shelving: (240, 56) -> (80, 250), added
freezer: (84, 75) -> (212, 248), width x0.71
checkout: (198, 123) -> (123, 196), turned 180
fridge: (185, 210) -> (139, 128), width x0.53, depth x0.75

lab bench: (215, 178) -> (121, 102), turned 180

==

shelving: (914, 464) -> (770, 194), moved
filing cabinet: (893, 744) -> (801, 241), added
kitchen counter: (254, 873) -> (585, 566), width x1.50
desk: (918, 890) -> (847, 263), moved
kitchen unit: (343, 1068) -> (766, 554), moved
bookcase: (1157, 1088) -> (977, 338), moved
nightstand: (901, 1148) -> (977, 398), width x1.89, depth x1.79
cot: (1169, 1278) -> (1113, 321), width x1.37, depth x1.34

...

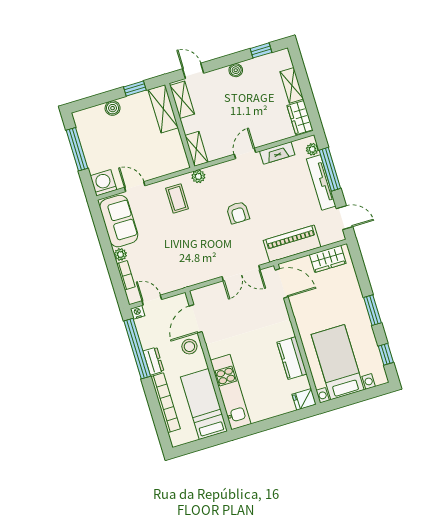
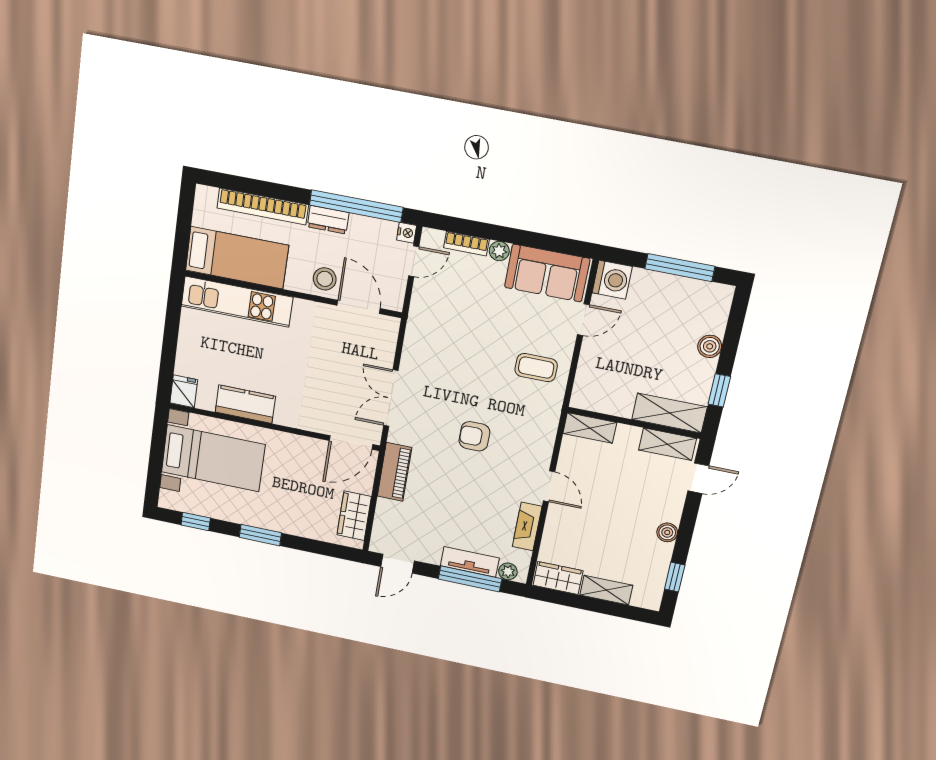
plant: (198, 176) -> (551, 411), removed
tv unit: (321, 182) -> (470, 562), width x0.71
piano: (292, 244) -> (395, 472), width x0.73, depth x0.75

_YOUR ASSIGNMENT_.
If a line in the entries above includes "turned", count it; report the total alone.

_ANSWER BOX_.
2